_INSTRUCTIONS FOR THE TASK:_ Keep every line of the data below that has the string "green" and present those lines.

Scene images with change listings

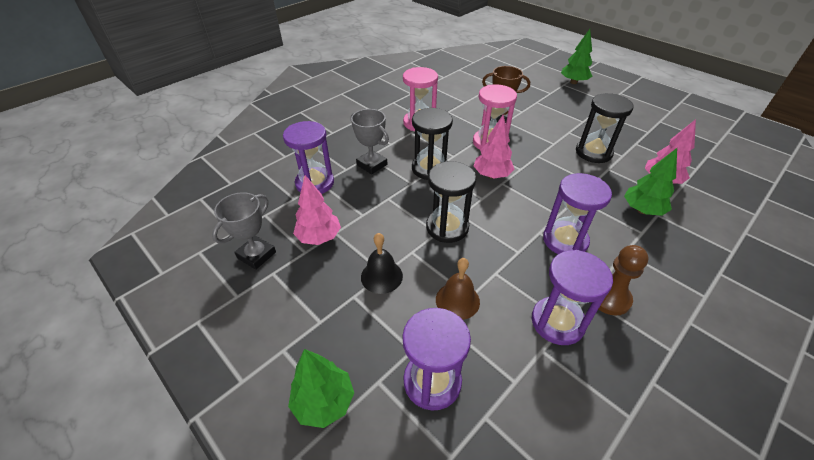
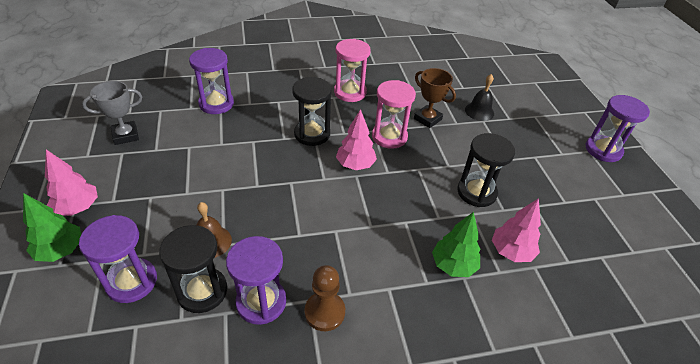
camera: 30 degrees right, 0 degrees up
pink tree [293,175,341,245] -> pink tree moved to [45,149,98,216]
grey trophy [351,109,389,174] -> none
black bell [361,233,403,294] -> black bell moved to [465,74,494,121]
black hourglass [426,161,476,243] -> black hourglass moved to [159,225,227,313]
purple hourglass [543,173,612,254] -> purple hourglass moved to [586,95,650,162]
green tree [561,29,592,84] -> none

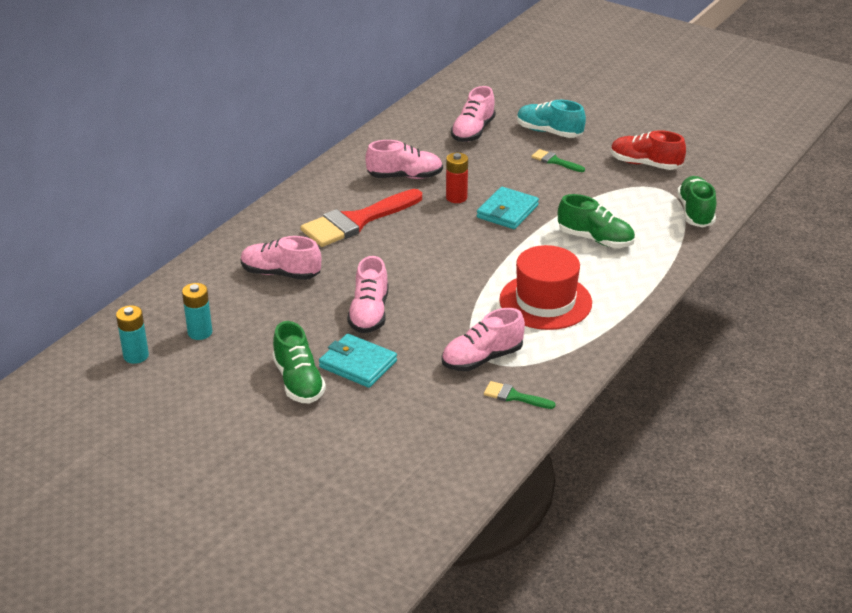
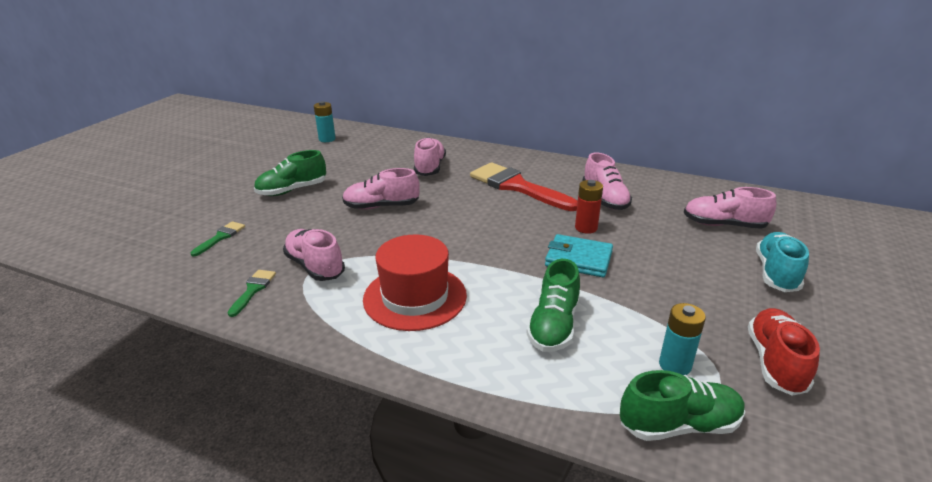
camera: 80 degrees right, 5 degrees down
turquoise battery [182,283,212,340] -> turquoise battery moved to [659,303,706,376]
turquoise wallet [319,334,397,388] -> none
green brush [531,149,585,172] -> green brush moved to [190,221,245,257]

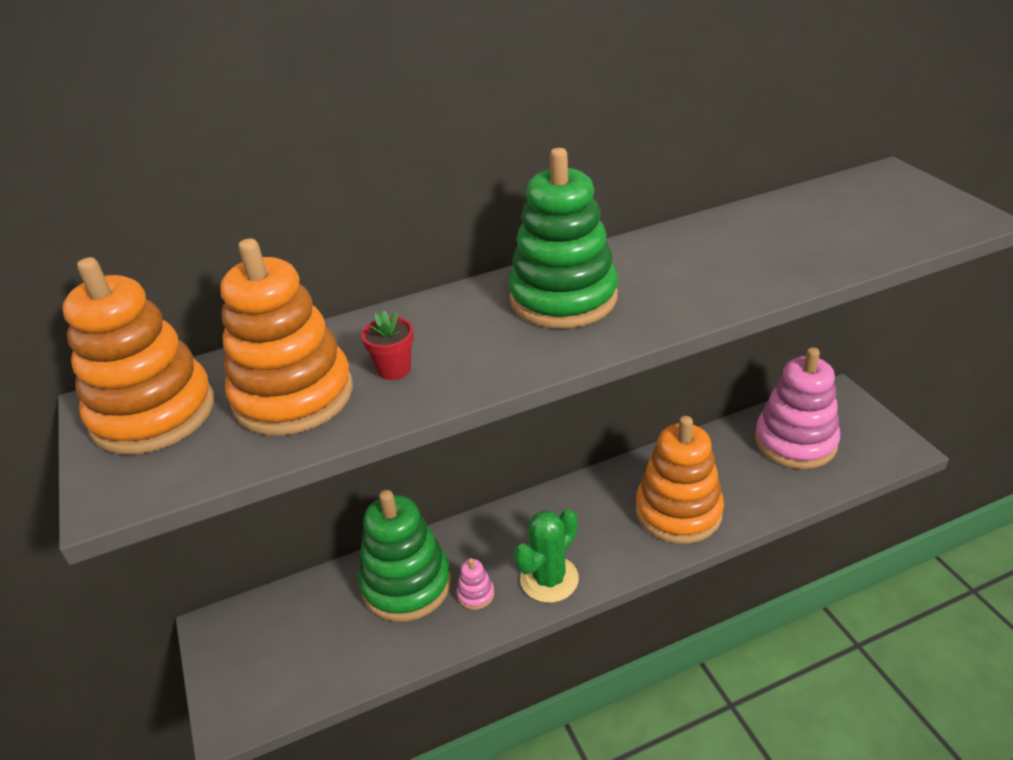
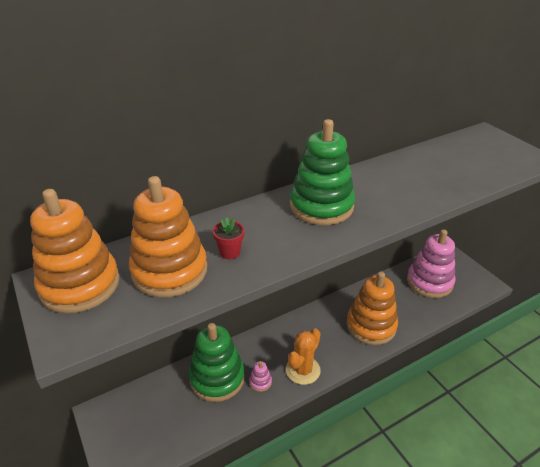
camera: 10 degrees left, 0 degrees up
green cactus [514,509,579,603] -> orange cactus [286,328,321,385]

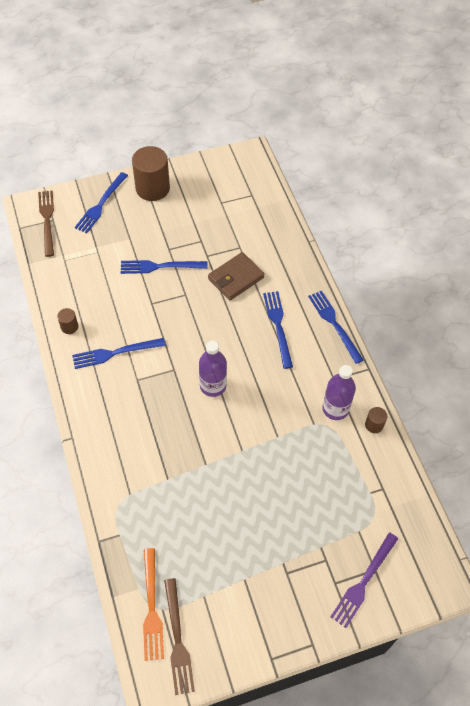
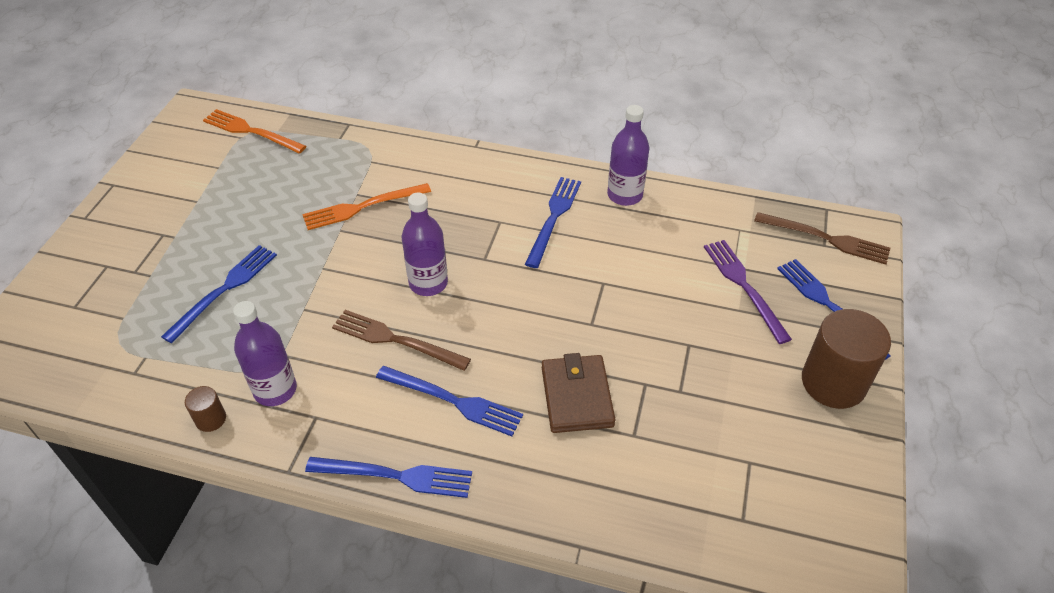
camera: 125 degrees right, 10 degrees down
brown cylinder [57,308,78,334] -> purple bottle [607,105,649,206]
blue fork [121,260,208,274] -> blue fork moved to [161,245,277,343]
brown fork [164,578,195,695] -> brown fork moved to [332,310,471,371]
purple fork [330,533,398,628] -> purple fork moved to [704,240,792,344]
none -> orange fork [302,183,431,230]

_ANSWER FOR THIS EXERCISE:_
green tree [561,29,592,84] -> none
green brush [531,149,585,172] -> green brush moved to [190,221,245,257]
green cactus [514,509,579,603] -> orange cactus [286,328,321,385]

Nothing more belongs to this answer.